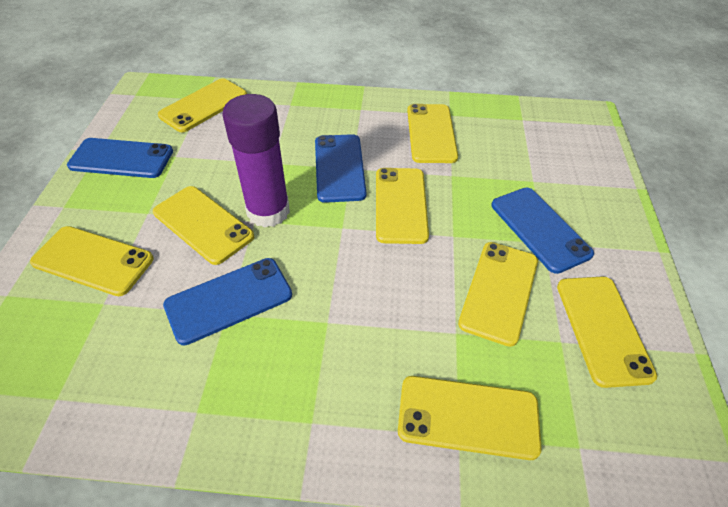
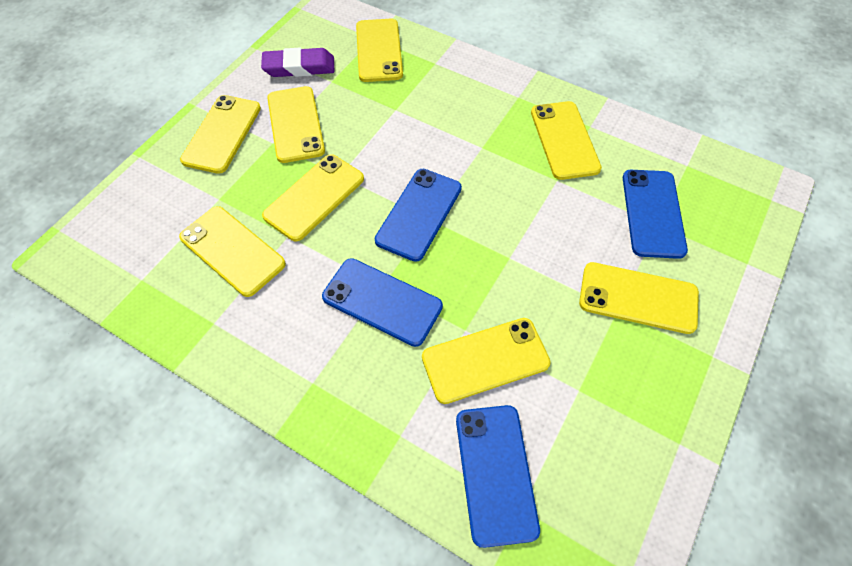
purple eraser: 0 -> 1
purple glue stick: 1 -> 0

--

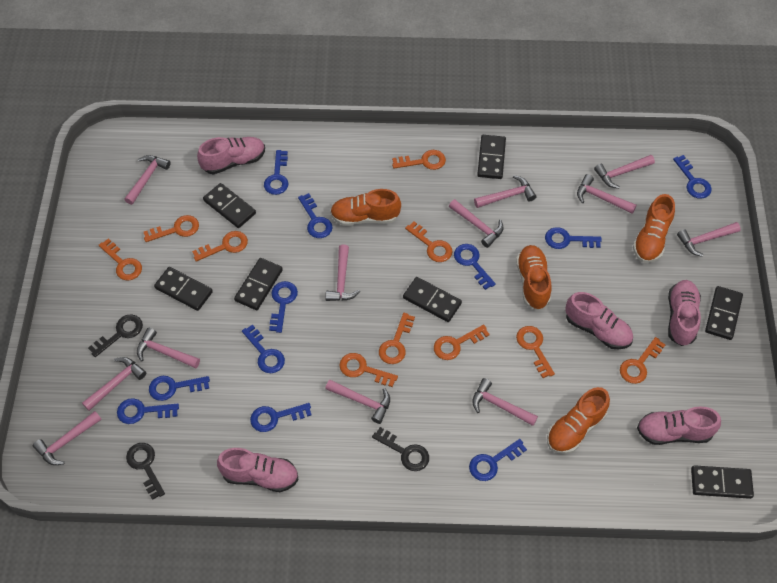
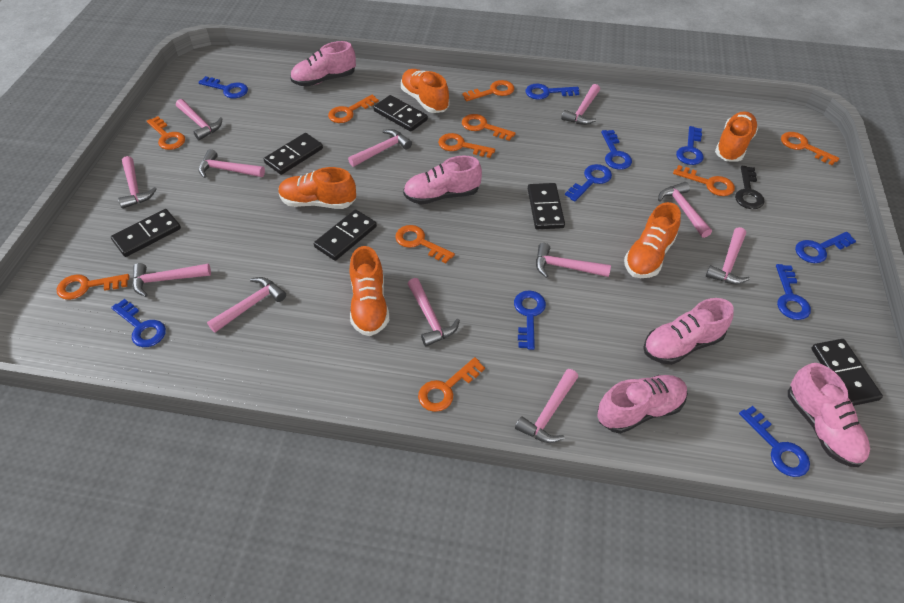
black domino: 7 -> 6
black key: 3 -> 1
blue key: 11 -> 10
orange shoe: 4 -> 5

→ Exercise requirements:
In the material above, find every line with the word "purple" and show it.

→ Written response:
purple eraser: 0 -> 1
purple glue stick: 1 -> 0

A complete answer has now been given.